### Exercise requirements
Retype the listing below exactly, pictures removed.
** Source data follows **
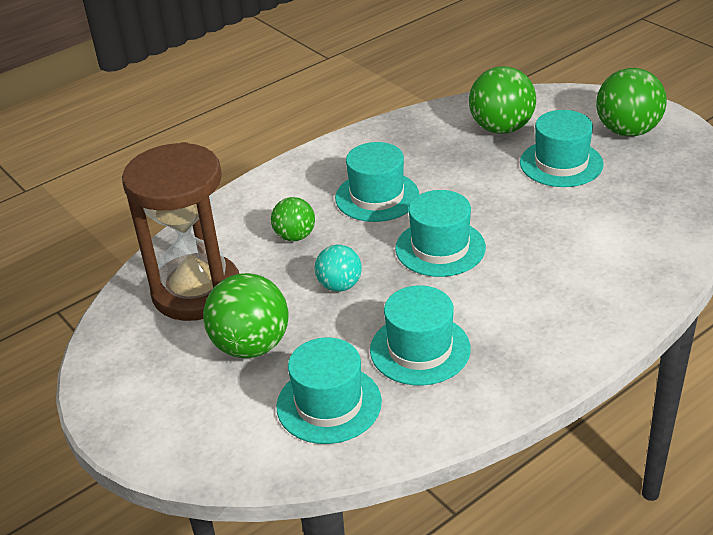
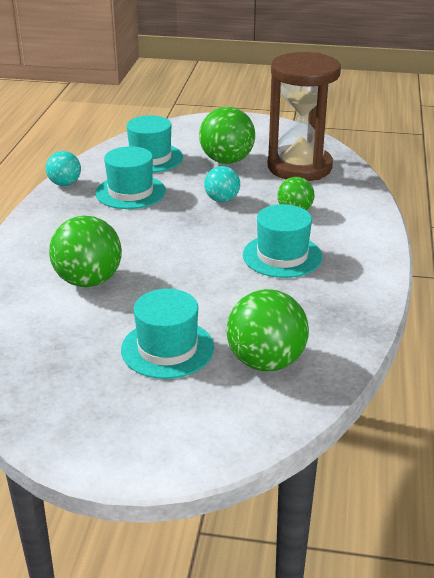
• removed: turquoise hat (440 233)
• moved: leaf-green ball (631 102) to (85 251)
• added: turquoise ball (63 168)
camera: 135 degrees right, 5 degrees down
** End of Source data **
### Reply to the task
• removed: turquoise hat (440 233)
• moved: leaf-green ball (631 102) to (85 251)
• added: turquoise ball (63 168)
camera: 135 degrees right, 5 degrees down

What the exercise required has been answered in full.